--- AIM OF THE EXERCISE ---
Scan the material below for lines with the word "grau". Reply with the count and no other words.

--- DATASET EXCERPT ---
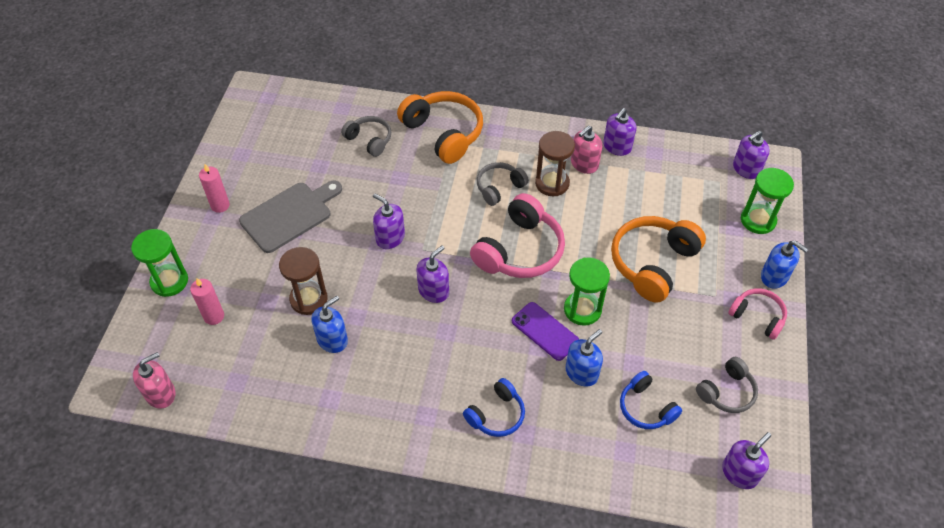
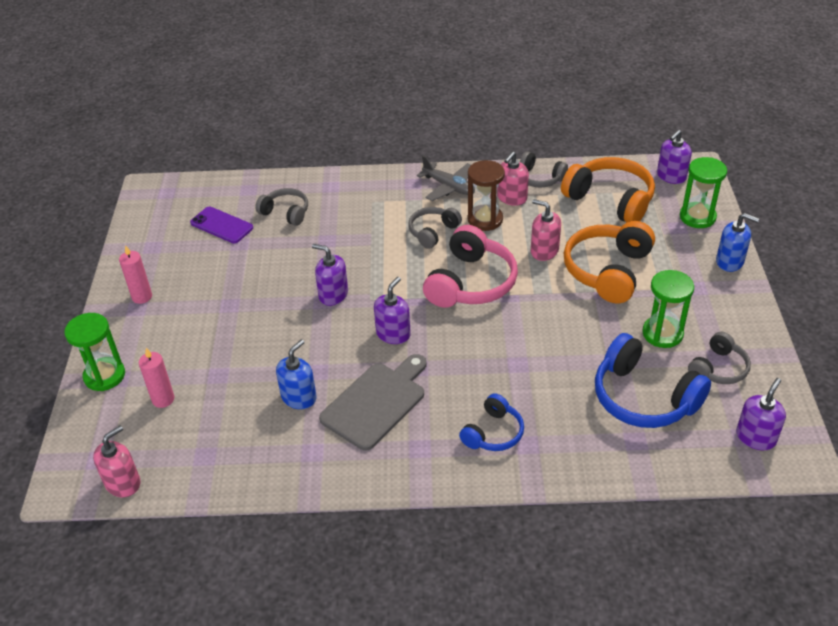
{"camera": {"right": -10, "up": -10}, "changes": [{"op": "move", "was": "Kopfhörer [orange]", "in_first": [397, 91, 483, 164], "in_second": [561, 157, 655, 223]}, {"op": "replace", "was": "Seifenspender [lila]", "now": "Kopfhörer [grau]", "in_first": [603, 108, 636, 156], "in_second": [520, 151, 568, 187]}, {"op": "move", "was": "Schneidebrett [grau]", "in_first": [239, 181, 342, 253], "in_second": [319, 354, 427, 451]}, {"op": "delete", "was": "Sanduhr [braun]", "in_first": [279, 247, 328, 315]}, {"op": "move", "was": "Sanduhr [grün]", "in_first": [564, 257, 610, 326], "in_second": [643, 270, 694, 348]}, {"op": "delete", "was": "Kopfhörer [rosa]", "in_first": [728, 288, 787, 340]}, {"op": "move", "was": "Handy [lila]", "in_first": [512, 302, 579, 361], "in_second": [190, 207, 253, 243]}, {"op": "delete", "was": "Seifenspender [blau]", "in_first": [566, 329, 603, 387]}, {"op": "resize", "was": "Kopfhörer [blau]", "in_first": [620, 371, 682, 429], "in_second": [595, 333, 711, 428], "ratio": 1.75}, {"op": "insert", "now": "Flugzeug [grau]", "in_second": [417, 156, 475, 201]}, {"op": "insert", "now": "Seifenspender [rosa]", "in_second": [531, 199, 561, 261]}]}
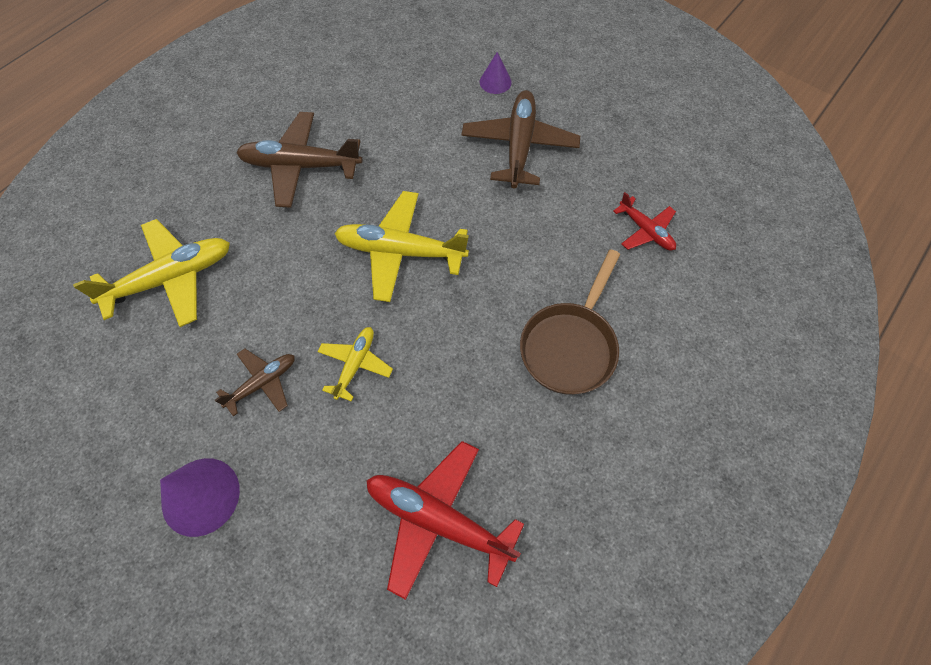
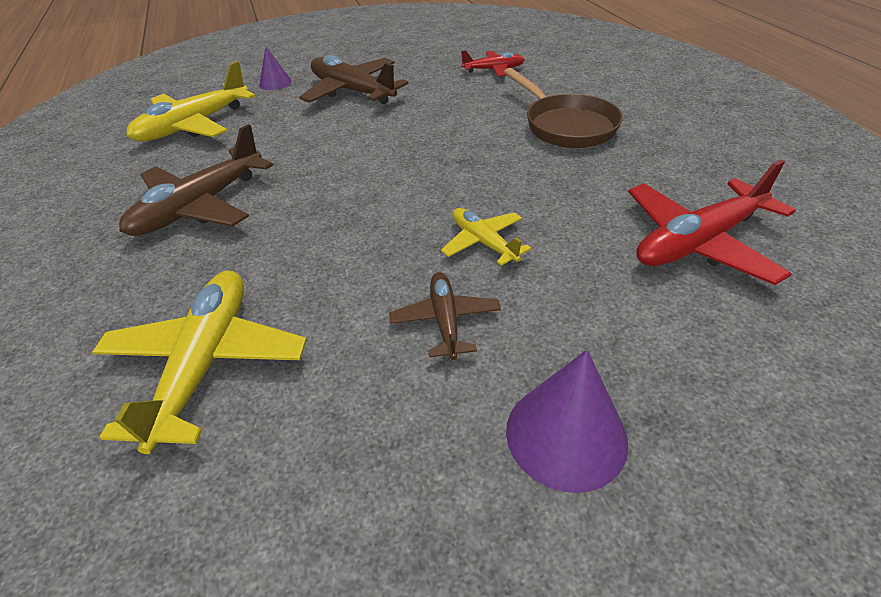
{"camera": {"right": -55, "up": -20}, "changes": [{"op": "move", "was": "Flugzeug [gelb]", "in_first": [334, 191, 469, 302], "in_second": [126, 61, 255, 141]}]}
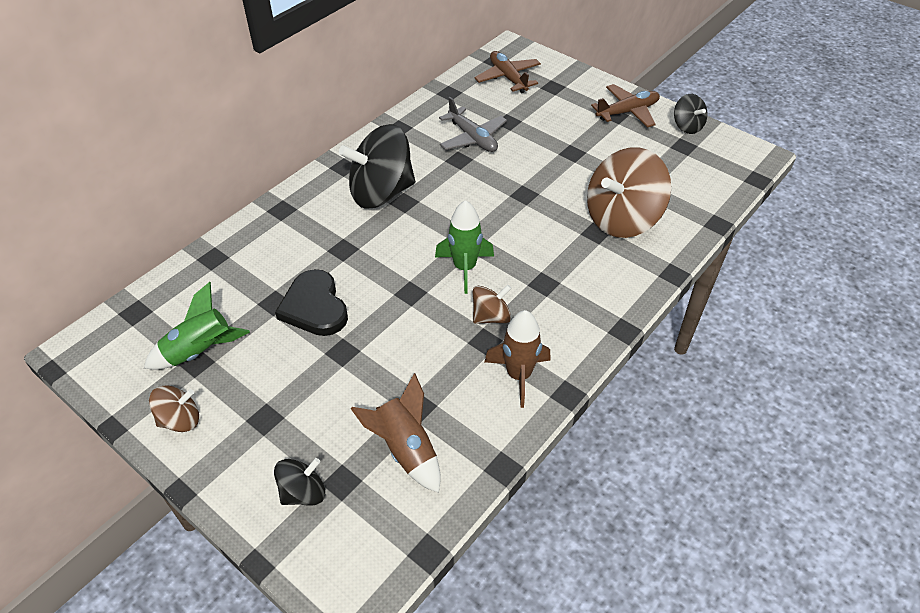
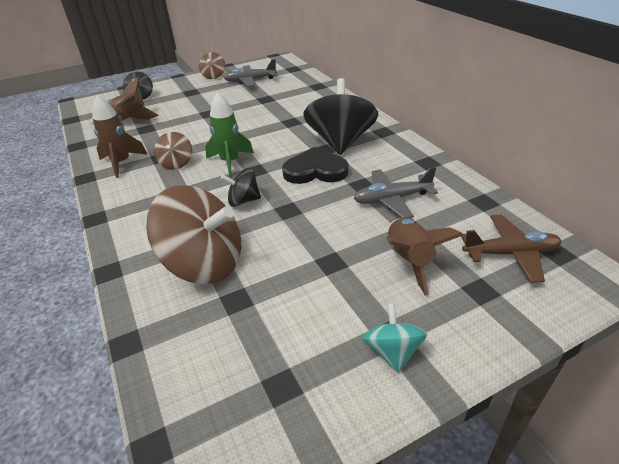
{"camera": {"right": 115, "up": -10}, "changes": [{"op": "replace", "was": "Flugzeug [braun]", "now": "Kreisel [türkis]", "in_first": [591, 84, 660, 128], "in_second": [362, 303, 427, 373]}, {"op": "move", "was": "Kreisel [schwarz]", "in_first": [674, 94, 708, 134], "in_second": [221, 168, 261, 207]}, {"op": "rotate", "was": "Kreisel [braun]", "in_first": [587, 147, 671, 238], "in_second": [146, 185, 241, 284], "clockwise": 120}, {"op": "move", "was": "Herz [schwarz]", "in_first": [275, 269, 348, 336], "in_second": [282, 147, 349, 184]}, {"op": "replace", "was": "Rakete [grün]", "now": "Flugzeug [grau]", "in_first": [144, 282, 250, 370], "in_second": [223, 59, 277, 86]}, {"op": "insert", "now": "Rakete [braun]", "in_second": [387, 218, 463, 296]}]}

--- WRITTEN ANSWER ---
2